AIM OF THE EXERCISE: Exactly the lines from the one containing "SCALE pin DT: B6 -> A12" to the last line of the records, inclusive, are to be transcribed; include no others.

DATA FOR THIS TASK:
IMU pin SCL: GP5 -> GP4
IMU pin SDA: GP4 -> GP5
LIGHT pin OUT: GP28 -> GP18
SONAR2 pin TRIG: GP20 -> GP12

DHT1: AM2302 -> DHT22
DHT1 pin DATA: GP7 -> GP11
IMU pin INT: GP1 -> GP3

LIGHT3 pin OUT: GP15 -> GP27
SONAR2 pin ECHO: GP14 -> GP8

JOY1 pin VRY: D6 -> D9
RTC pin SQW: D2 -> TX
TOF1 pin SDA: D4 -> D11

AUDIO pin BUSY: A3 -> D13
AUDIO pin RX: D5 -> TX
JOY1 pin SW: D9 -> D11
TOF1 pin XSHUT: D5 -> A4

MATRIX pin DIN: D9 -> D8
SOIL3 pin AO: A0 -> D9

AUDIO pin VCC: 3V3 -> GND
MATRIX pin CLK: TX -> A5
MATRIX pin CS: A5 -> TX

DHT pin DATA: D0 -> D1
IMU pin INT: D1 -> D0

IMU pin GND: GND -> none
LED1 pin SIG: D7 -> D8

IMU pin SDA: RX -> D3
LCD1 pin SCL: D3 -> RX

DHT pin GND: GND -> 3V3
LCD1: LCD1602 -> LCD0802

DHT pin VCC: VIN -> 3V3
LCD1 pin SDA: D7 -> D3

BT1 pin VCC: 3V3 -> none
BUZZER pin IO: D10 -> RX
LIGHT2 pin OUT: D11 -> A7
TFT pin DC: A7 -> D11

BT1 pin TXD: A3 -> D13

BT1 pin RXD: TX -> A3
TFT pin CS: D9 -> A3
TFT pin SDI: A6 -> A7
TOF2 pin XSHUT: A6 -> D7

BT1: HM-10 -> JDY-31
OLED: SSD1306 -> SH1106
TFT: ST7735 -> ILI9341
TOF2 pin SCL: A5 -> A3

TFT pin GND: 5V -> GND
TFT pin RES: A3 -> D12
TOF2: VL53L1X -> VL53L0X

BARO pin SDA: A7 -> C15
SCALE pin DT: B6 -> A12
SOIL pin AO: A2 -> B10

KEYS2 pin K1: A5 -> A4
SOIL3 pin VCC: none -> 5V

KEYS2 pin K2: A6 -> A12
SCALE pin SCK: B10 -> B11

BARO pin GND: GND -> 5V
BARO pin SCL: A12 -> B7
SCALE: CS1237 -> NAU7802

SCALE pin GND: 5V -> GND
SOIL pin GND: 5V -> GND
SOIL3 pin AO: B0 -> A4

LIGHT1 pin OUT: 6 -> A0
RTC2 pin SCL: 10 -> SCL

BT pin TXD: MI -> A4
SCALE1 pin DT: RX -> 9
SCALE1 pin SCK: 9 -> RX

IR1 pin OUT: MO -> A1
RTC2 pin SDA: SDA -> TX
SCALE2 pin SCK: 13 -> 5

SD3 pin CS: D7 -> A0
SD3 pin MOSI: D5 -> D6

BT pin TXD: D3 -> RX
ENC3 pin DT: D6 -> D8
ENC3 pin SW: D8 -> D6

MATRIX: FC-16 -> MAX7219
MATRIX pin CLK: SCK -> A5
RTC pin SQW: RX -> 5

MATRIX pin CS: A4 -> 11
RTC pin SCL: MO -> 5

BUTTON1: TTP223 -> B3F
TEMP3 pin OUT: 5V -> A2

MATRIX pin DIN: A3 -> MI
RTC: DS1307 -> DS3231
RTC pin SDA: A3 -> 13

ANSWER SECTION:
SCALE pin DT: B6 -> A12
SOIL pin AO: A2 -> B10

KEYS2 pin K1: A5 -> A4
SOIL3 pin VCC: none -> 5V

KEYS2 pin K2: A6 -> A12
SCALE pin SCK: B10 -> B11

BARO pin GND: GND -> 5V
BARO pin SCL: A12 -> B7
SCALE: CS1237 -> NAU7802

SCALE pin GND: 5V -> GND
SOIL pin GND: 5V -> GND
SOIL3 pin AO: B0 -> A4

LIGHT1 pin OUT: 6 -> A0
RTC2 pin SCL: 10 -> SCL

BT pin TXD: MI -> A4
SCALE1 pin DT: RX -> 9
SCALE1 pin SCK: 9 -> RX

IR1 pin OUT: MO -> A1
RTC2 pin SDA: SDA -> TX
SCALE2 pin SCK: 13 -> 5

SD3 pin CS: D7 -> A0
SD3 pin MOSI: D5 -> D6

BT pin TXD: D3 -> RX
ENC3 pin DT: D6 -> D8
ENC3 pin SW: D8 -> D6

MATRIX: FC-16 -> MAX7219
MATRIX pin CLK: SCK -> A5
RTC pin SQW: RX -> 5

MATRIX pin CS: A4 -> 11
RTC pin SCL: MO -> 5

BUTTON1: TTP223 -> B3F
TEMP3 pin OUT: 5V -> A2

MATRIX pin DIN: A3 -> MI
RTC: DS1307 -> DS3231
RTC pin SDA: A3 -> 13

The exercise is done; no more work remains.